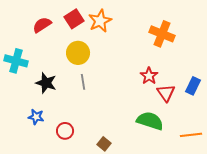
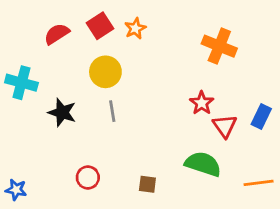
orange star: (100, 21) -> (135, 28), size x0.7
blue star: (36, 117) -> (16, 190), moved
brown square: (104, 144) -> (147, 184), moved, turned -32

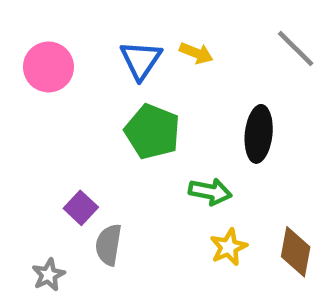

..........

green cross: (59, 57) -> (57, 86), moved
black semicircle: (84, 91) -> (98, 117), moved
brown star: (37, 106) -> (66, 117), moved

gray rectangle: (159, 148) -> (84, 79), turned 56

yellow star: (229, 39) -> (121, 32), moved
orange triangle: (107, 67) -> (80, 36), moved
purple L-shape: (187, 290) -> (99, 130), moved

..........

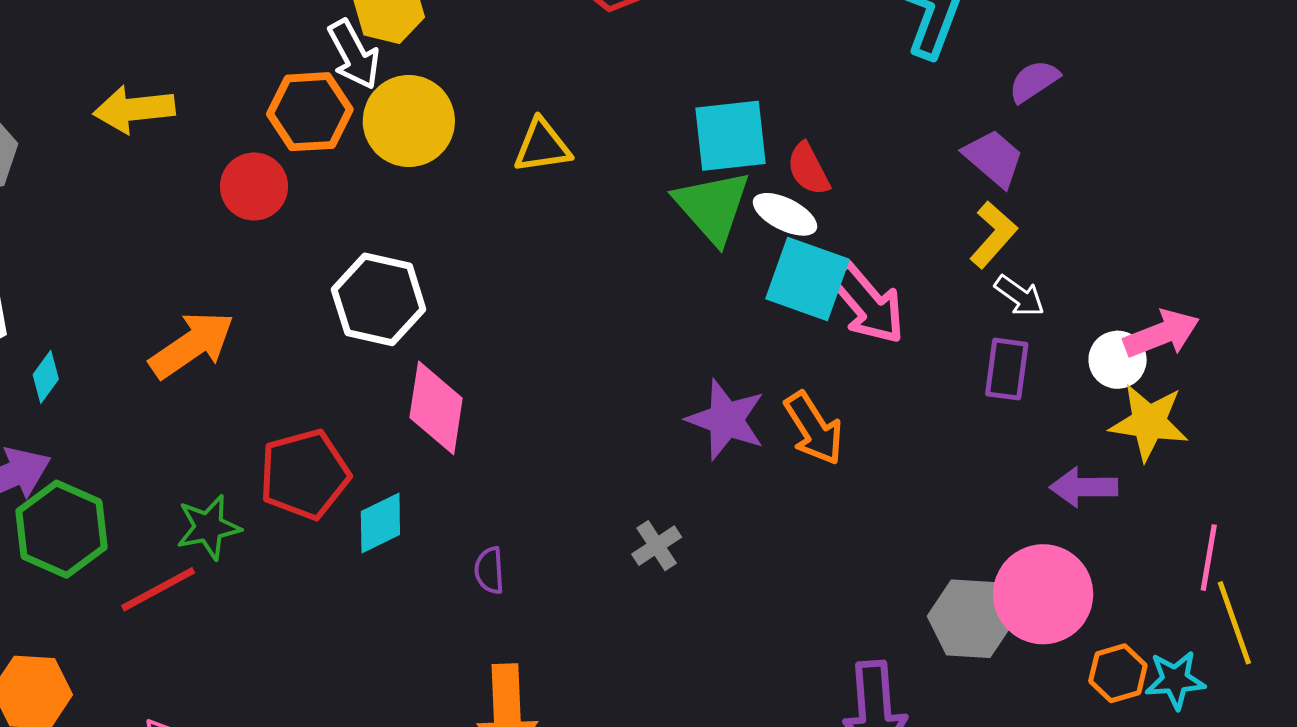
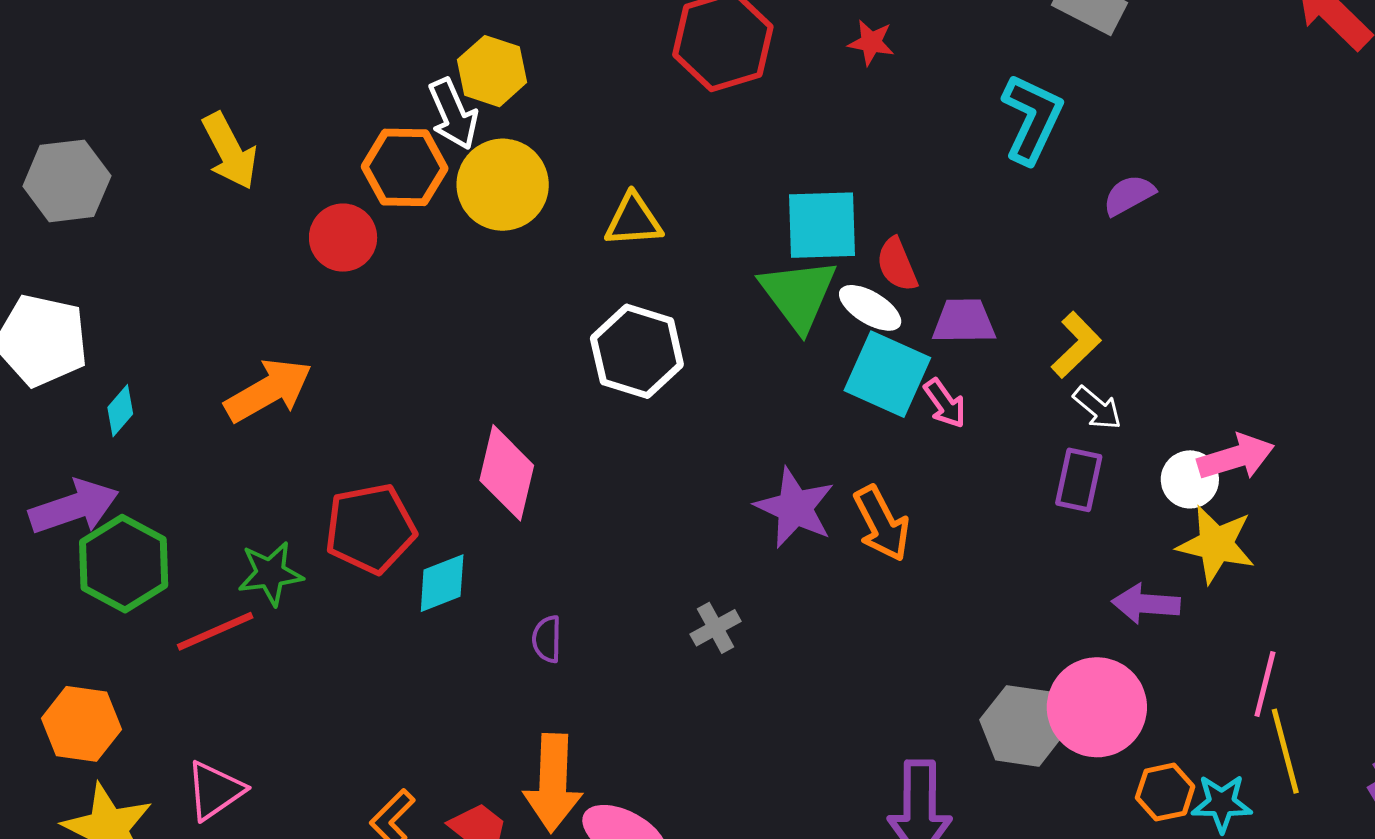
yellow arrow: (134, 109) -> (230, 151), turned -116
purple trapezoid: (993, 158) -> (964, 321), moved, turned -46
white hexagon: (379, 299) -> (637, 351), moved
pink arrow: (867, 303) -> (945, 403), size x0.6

..........

EXERCISE GOAL. Lines holding "orange" in the data above: copy each of them.

TASK OUTPUT.
orange star: (100, 21) -> (135, 28), size x0.7
orange triangle: (107, 67) -> (80, 36), moved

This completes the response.